DATA UNDER STUDY:
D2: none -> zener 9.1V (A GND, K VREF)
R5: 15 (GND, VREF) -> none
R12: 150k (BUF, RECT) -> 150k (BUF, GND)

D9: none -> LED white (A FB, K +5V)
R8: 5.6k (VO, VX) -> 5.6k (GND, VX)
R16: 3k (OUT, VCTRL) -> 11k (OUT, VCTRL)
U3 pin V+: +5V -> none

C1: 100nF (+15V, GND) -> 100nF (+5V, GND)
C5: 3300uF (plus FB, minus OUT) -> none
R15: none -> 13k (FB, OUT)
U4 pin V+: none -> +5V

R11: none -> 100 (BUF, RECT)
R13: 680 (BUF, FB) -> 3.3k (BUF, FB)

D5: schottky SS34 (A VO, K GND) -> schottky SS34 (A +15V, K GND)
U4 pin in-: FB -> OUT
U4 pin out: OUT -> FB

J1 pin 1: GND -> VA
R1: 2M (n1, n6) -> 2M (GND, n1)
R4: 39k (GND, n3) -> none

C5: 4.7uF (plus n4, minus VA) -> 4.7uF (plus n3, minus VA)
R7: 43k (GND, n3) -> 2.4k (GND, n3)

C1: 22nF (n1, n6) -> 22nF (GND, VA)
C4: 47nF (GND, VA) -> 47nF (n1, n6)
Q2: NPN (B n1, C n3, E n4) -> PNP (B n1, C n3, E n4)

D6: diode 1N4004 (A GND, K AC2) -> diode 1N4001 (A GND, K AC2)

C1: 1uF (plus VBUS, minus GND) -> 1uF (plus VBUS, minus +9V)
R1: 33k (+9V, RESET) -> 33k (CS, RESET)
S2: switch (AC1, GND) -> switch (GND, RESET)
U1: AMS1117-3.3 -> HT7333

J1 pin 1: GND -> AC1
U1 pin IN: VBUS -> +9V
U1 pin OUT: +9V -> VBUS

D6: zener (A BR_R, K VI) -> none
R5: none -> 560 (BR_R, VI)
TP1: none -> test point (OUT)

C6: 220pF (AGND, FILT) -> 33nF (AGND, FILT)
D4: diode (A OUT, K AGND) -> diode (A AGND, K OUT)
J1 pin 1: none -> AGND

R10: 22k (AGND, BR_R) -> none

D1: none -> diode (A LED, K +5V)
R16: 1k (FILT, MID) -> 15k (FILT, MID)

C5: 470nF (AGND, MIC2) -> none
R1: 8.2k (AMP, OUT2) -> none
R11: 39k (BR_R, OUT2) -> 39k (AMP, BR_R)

EXERCISE BRIEF: Gather, from the listing above, every line carrying the word "VREF".

TASK ANSWER:
D2: none -> zener 9.1V (A GND, K VREF)
R5: 15 (GND, VREF) -> none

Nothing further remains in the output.